DATA RECORDS –
----------
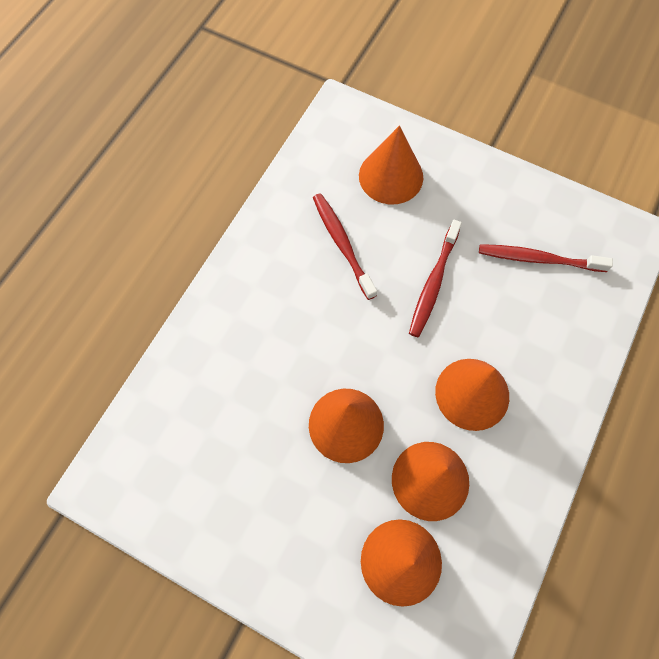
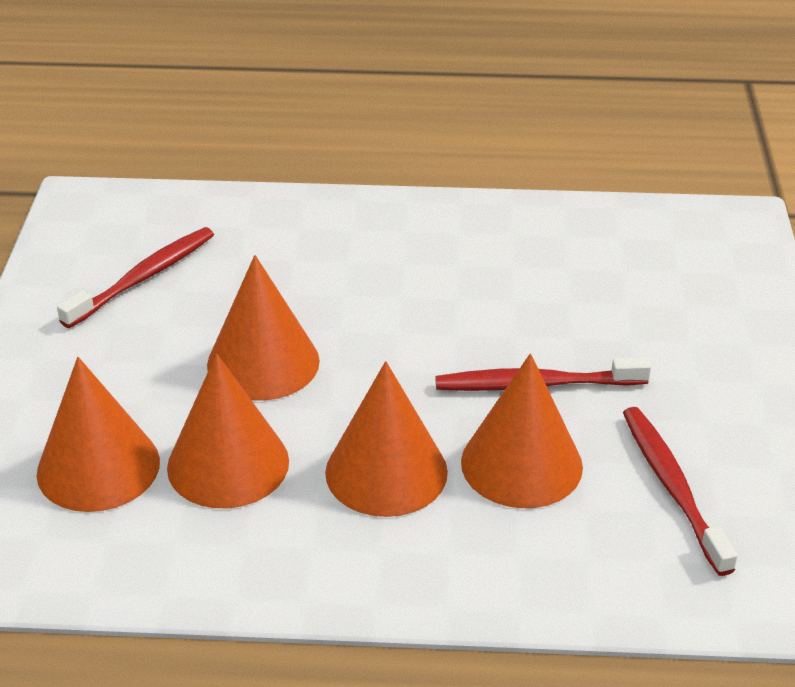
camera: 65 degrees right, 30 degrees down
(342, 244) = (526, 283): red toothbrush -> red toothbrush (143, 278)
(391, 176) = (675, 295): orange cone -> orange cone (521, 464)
----------
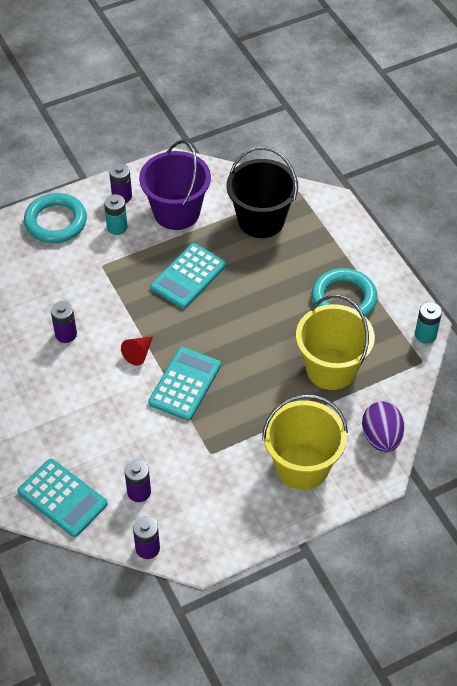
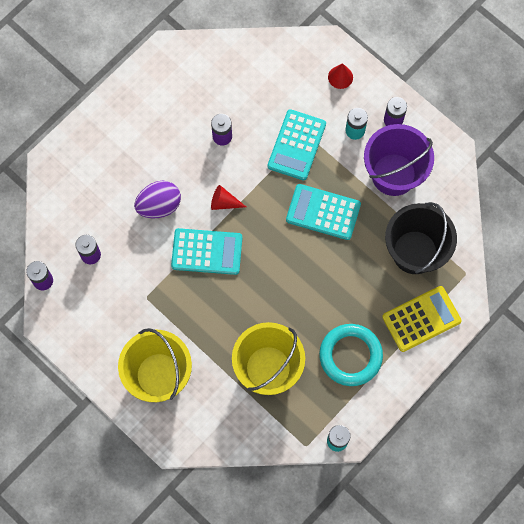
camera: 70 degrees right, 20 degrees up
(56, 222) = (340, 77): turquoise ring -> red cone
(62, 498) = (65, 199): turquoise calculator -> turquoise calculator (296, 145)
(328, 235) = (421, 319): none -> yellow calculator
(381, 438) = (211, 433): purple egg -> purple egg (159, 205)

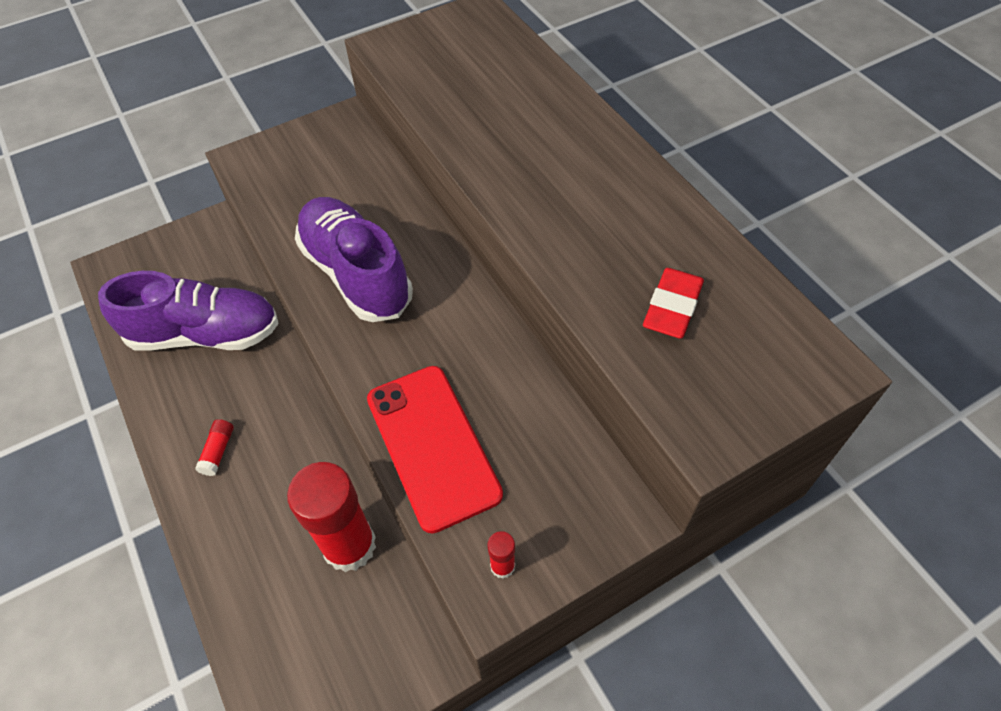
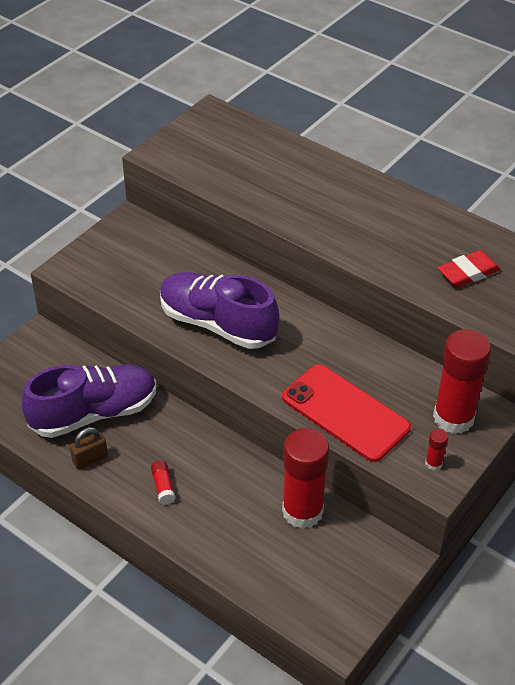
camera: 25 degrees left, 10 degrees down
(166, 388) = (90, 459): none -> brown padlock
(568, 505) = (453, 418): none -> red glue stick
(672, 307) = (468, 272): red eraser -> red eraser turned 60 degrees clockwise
----------
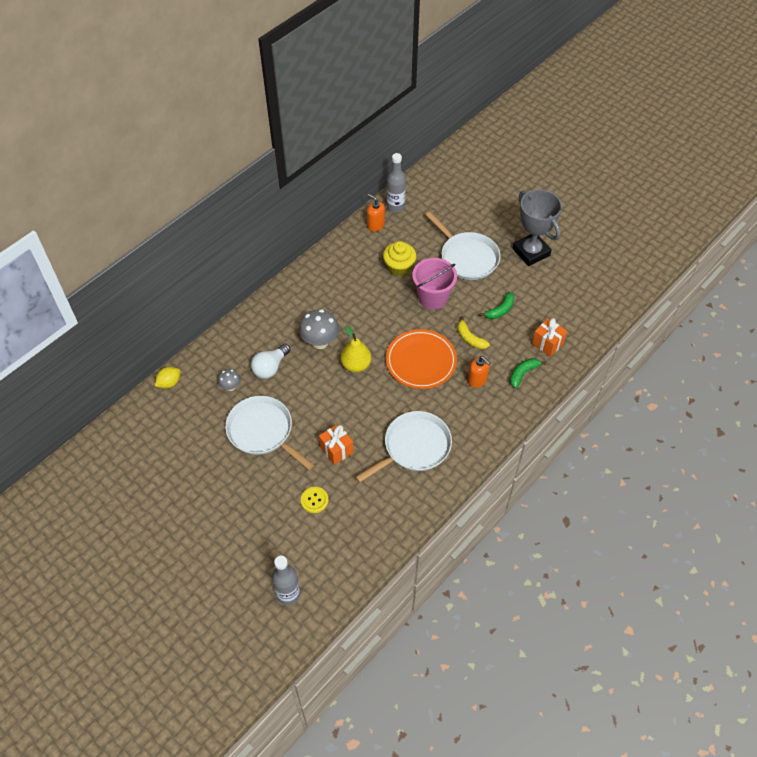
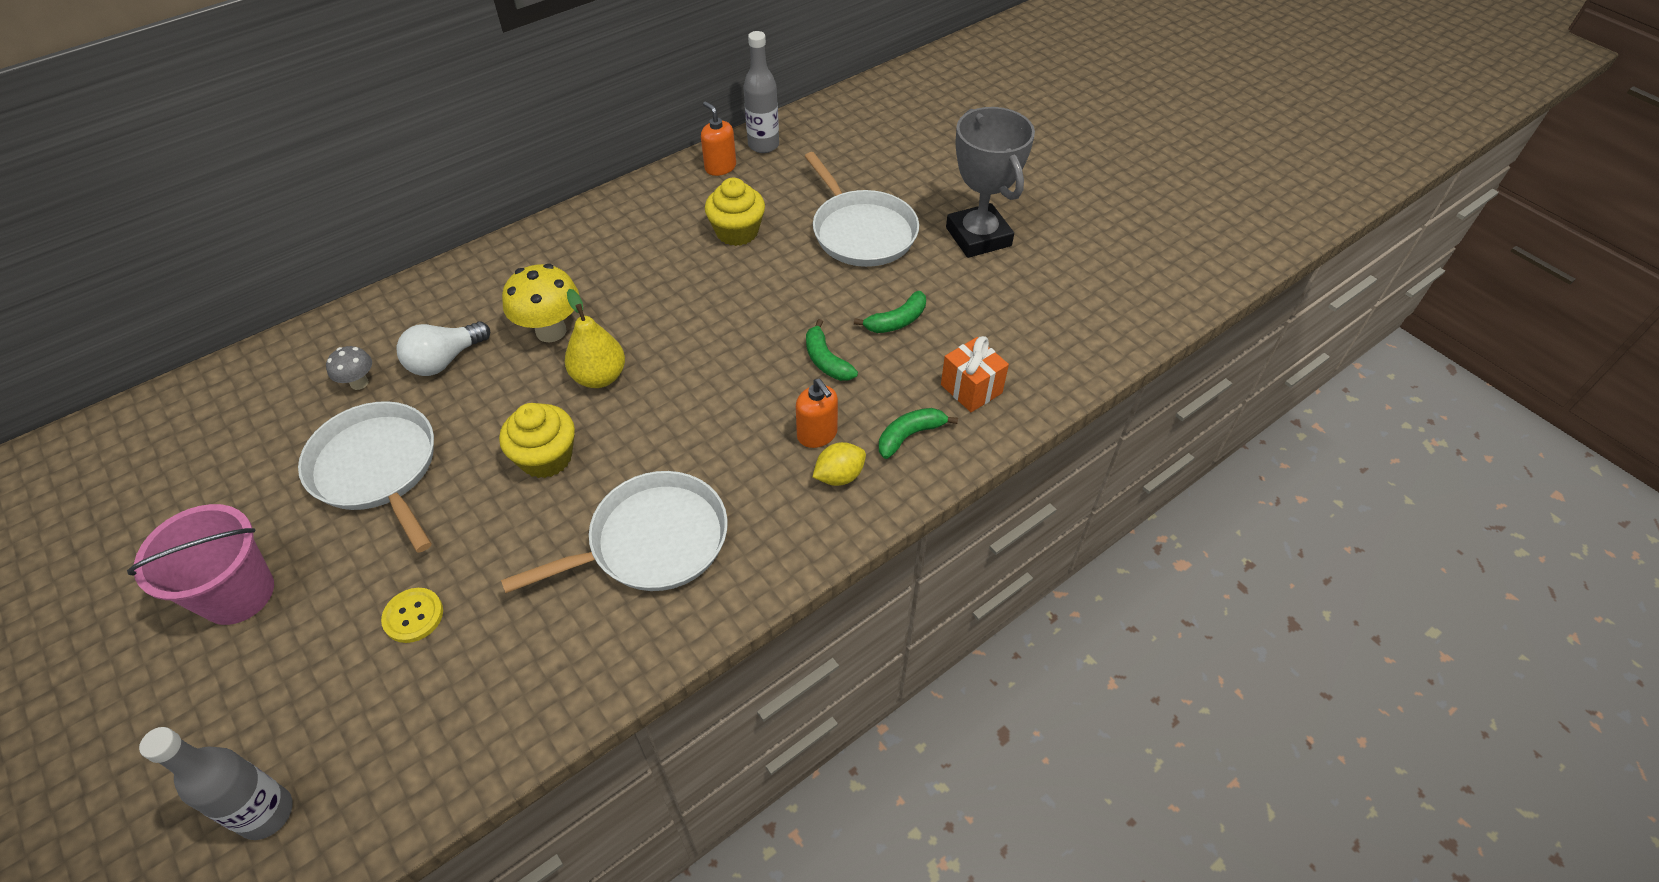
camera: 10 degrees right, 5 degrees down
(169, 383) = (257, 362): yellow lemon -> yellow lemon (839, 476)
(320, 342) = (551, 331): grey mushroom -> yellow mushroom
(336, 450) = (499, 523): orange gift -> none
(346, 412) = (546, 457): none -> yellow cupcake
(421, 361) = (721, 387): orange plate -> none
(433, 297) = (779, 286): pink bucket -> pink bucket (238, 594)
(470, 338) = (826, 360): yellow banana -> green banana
----------
PROBLEM TO SOLVE – Could you restate word for word the lines above from the one containing "camera: 65 degrees right, 30 degrees down" through the one containing "(391, 176) = (675, 295): orange", both included, and nothing else?

TASK SOLUTION –
camera: 65 degrees right, 30 degrees down
(342, 244) = (526, 283): red toothbrush -> red toothbrush (143, 278)
(391, 176) = (675, 295): orange cone -> orange cone (521, 464)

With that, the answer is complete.